The problem: Give back all of the data exactly. Leave nothing out.

Stored data:
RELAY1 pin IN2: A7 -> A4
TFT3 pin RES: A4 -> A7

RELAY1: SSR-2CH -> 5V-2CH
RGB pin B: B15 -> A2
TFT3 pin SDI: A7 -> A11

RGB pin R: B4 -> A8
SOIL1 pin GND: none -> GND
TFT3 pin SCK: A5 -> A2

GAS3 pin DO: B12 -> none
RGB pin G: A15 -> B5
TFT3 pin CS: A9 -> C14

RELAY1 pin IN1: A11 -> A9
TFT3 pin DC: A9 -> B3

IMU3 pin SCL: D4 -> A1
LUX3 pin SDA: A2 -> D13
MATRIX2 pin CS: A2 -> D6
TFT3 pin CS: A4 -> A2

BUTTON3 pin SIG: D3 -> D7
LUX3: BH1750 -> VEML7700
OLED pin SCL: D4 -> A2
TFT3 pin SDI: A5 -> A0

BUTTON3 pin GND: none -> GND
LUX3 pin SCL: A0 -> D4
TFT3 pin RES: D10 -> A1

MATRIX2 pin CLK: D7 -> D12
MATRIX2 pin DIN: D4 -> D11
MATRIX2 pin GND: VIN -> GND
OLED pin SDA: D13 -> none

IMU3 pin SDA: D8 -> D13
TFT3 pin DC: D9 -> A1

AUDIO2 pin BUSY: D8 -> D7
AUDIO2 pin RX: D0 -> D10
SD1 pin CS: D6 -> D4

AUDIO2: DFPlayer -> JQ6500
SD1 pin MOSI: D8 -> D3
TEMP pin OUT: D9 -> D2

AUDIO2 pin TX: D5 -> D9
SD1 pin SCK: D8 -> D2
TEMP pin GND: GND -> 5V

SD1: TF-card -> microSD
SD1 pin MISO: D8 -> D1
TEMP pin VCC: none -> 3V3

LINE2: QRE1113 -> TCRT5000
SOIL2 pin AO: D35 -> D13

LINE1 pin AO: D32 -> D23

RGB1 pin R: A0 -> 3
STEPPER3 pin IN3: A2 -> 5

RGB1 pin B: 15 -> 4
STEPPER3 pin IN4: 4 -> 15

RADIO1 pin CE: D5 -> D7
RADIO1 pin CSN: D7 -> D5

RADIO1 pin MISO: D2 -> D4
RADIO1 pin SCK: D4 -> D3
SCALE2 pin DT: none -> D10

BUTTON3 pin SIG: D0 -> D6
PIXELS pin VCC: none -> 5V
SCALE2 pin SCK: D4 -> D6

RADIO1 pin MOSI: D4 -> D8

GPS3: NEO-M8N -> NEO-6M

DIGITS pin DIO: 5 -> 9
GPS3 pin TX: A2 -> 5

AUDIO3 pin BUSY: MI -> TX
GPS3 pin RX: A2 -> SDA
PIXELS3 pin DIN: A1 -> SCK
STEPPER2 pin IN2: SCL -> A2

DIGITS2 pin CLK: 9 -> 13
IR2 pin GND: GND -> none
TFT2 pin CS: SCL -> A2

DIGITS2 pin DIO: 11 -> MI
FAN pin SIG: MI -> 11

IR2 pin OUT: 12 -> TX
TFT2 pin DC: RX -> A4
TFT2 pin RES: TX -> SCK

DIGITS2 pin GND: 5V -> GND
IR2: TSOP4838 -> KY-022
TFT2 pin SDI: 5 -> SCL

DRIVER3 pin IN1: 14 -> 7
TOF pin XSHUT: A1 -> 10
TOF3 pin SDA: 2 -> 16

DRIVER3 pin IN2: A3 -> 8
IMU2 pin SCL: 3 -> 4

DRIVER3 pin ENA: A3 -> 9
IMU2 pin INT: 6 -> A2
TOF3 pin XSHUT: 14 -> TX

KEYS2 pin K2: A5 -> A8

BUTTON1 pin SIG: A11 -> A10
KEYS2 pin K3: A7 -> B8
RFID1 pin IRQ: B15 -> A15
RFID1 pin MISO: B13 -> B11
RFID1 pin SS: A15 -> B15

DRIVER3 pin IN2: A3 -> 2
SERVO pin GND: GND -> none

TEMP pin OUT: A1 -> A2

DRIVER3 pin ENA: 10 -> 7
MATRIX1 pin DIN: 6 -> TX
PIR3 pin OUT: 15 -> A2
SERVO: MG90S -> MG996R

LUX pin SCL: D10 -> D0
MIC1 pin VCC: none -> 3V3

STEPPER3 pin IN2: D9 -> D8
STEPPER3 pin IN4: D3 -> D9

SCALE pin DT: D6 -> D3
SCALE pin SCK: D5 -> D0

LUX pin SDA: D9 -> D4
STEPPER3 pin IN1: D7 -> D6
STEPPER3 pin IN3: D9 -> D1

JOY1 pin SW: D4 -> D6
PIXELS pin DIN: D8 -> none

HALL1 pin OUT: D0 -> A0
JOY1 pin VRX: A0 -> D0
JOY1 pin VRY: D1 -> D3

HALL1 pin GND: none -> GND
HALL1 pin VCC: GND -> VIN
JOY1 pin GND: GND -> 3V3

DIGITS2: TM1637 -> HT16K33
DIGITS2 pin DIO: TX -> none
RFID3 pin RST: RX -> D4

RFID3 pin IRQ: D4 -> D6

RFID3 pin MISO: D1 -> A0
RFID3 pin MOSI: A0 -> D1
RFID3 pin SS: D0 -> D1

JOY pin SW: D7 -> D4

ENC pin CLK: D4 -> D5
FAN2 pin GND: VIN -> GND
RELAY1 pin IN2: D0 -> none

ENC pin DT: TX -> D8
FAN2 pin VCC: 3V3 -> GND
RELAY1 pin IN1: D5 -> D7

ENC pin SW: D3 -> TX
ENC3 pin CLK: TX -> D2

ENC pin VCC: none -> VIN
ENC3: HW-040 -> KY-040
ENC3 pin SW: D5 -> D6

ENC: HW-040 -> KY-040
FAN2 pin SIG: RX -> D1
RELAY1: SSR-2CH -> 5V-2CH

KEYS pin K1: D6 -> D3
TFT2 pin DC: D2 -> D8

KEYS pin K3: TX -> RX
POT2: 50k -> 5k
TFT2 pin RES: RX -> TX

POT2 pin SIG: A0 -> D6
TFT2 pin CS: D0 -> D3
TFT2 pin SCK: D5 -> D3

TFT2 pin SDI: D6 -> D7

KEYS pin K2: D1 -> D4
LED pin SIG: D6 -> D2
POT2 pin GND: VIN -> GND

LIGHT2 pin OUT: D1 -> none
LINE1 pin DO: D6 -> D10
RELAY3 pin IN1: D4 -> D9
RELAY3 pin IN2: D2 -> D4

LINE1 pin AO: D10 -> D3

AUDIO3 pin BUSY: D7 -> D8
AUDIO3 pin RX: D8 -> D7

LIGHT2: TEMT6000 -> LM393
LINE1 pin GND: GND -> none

Result below:
RELAY1 pin IN2: A7 -> A4
TFT3 pin RES: A4 -> A7

RELAY1: SSR-2CH -> 5V-2CH
RGB pin B: B15 -> A2
TFT3 pin SDI: A7 -> A11

RGB pin R: B4 -> A8
SOIL1 pin GND: none -> GND
TFT3 pin SCK: A5 -> A2

GAS3 pin DO: B12 -> none
RGB pin G: A15 -> B5
TFT3 pin CS: A9 -> C14

RELAY1 pin IN1: A11 -> A9
TFT3 pin DC: A9 -> B3

IMU3 pin SCL: D4 -> A1
LUX3 pin SDA: A2 -> D13
MATRIX2 pin CS: A2 -> D6
TFT3 pin CS: A4 -> A2

BUTTON3 pin SIG: D3 -> D7
LUX3: BH1750 -> VEML7700
OLED pin SCL: D4 -> A2
TFT3 pin SDI: A5 -> A0

BUTTON3 pin GND: none -> GND
LUX3 pin SCL: A0 -> D4
TFT3 pin RES: D10 -> A1

MATRIX2 pin CLK: D7 -> D12
MATRIX2 pin DIN: D4 -> D11
MATRIX2 pin GND: VIN -> GND
OLED pin SDA: D13 -> none

IMU3 pin SDA: D8 -> D13
TFT3 pin DC: D9 -> A1

AUDIO2 pin BUSY: D8 -> D7
AUDIO2 pin RX: D0 -> D10
SD1 pin CS: D6 -> D4

AUDIO2: DFPlayer -> JQ6500
SD1 pin MOSI: D8 -> D3
TEMP pin OUT: D9 -> D2

AUDIO2 pin TX: D5 -> D9
SD1 pin SCK: D8 -> D2
TEMP pin GND: GND -> 5V

SD1: TF-card -> microSD
SD1 pin MISO: D8 -> D1
TEMP pin VCC: none -> 3V3

LINE2: QRE1113 -> TCRT5000
SOIL2 pin AO: D35 -> D13

LINE1 pin AO: D32 -> D23

RGB1 pin R: A0 -> 3
STEPPER3 pin IN3: A2 -> 5

RGB1 pin B: 15 -> 4
STEPPER3 pin IN4: 4 -> 15

RADIO1 pin CE: D5 -> D7
RADIO1 pin CSN: D7 -> D5

RADIO1 pin MISO: D2 -> D4
RADIO1 pin SCK: D4 -> D3
SCALE2 pin DT: none -> D10

BUTTON3 pin SIG: D0 -> D6
PIXELS pin VCC: none -> 5V
SCALE2 pin SCK: D4 -> D6

RADIO1 pin MOSI: D4 -> D8

GPS3: NEO-M8N -> NEO-6M

DIGITS pin DIO: 5 -> 9
GPS3 pin TX: A2 -> 5

AUDIO3 pin BUSY: MI -> TX
GPS3 pin RX: A2 -> SDA
PIXELS3 pin DIN: A1 -> SCK
STEPPER2 pin IN2: SCL -> A2

DIGITS2 pin CLK: 9 -> 13
IR2 pin GND: GND -> none
TFT2 pin CS: SCL -> A2

DIGITS2 pin DIO: 11 -> MI
FAN pin SIG: MI -> 11

IR2 pin OUT: 12 -> TX
TFT2 pin DC: RX -> A4
TFT2 pin RES: TX -> SCK

DIGITS2 pin GND: 5V -> GND
IR2: TSOP4838 -> KY-022
TFT2 pin SDI: 5 -> SCL

DRIVER3 pin IN1: 14 -> 7
TOF pin XSHUT: A1 -> 10
TOF3 pin SDA: 2 -> 16

DRIVER3 pin IN2: A3 -> 8
IMU2 pin SCL: 3 -> 4

DRIVER3 pin ENA: A3 -> 9
IMU2 pin INT: 6 -> A2
TOF3 pin XSHUT: 14 -> TX

KEYS2 pin K2: A5 -> A8

BUTTON1 pin SIG: A11 -> A10
KEYS2 pin K3: A7 -> B8
RFID1 pin IRQ: B15 -> A15
RFID1 pin MISO: B13 -> B11
RFID1 pin SS: A15 -> B15

DRIVER3 pin IN2: A3 -> 2
SERVO pin GND: GND -> none

TEMP pin OUT: A1 -> A2

DRIVER3 pin ENA: 10 -> 7
MATRIX1 pin DIN: 6 -> TX
PIR3 pin OUT: 15 -> A2
SERVO: MG90S -> MG996R

LUX pin SCL: D10 -> D0
MIC1 pin VCC: none -> 3V3

STEPPER3 pin IN2: D9 -> D8
STEPPER3 pin IN4: D3 -> D9

SCALE pin DT: D6 -> D3
SCALE pin SCK: D5 -> D0

LUX pin SDA: D9 -> D4
STEPPER3 pin IN1: D7 -> D6
STEPPER3 pin IN3: D9 -> D1

JOY1 pin SW: D4 -> D6
PIXELS pin DIN: D8 -> none

HALL1 pin OUT: D0 -> A0
JOY1 pin VRX: A0 -> D0
JOY1 pin VRY: D1 -> D3

HALL1 pin GND: none -> GND
HALL1 pin VCC: GND -> VIN
JOY1 pin GND: GND -> 3V3

DIGITS2: TM1637 -> HT16K33
DIGITS2 pin DIO: TX -> none
RFID3 pin RST: RX -> D4

RFID3 pin IRQ: D4 -> D6

RFID3 pin MISO: D1 -> A0
RFID3 pin MOSI: A0 -> D1
RFID3 pin SS: D0 -> D1

JOY pin SW: D7 -> D4

ENC pin CLK: D4 -> D5
FAN2 pin GND: VIN -> GND
RELAY1 pin IN2: D0 -> none

ENC pin DT: TX -> D8
FAN2 pin VCC: 3V3 -> GND
RELAY1 pin IN1: D5 -> D7

ENC pin SW: D3 -> TX
ENC3 pin CLK: TX -> D2

ENC pin VCC: none -> VIN
ENC3: HW-040 -> KY-040
ENC3 pin SW: D5 -> D6

ENC: HW-040 -> KY-040
FAN2 pin SIG: RX -> D1
RELAY1: SSR-2CH -> 5V-2CH

KEYS pin K1: D6 -> D3
TFT2 pin DC: D2 -> D8

KEYS pin K3: TX -> RX
POT2: 50k -> 5k
TFT2 pin RES: RX -> TX

POT2 pin SIG: A0 -> D6
TFT2 pin CS: D0 -> D3
TFT2 pin SCK: D5 -> D3

TFT2 pin SDI: D6 -> D7

KEYS pin K2: D1 -> D4
LED pin SIG: D6 -> D2
POT2 pin GND: VIN -> GND

LIGHT2 pin OUT: D1 -> none
LINE1 pin DO: D6 -> D10
RELAY3 pin IN1: D4 -> D9
RELAY3 pin IN2: D2 -> D4

LINE1 pin AO: D10 -> D3

AUDIO3 pin BUSY: D7 -> D8
AUDIO3 pin RX: D8 -> D7

LIGHT2: TEMT6000 -> LM393
LINE1 pin GND: GND -> none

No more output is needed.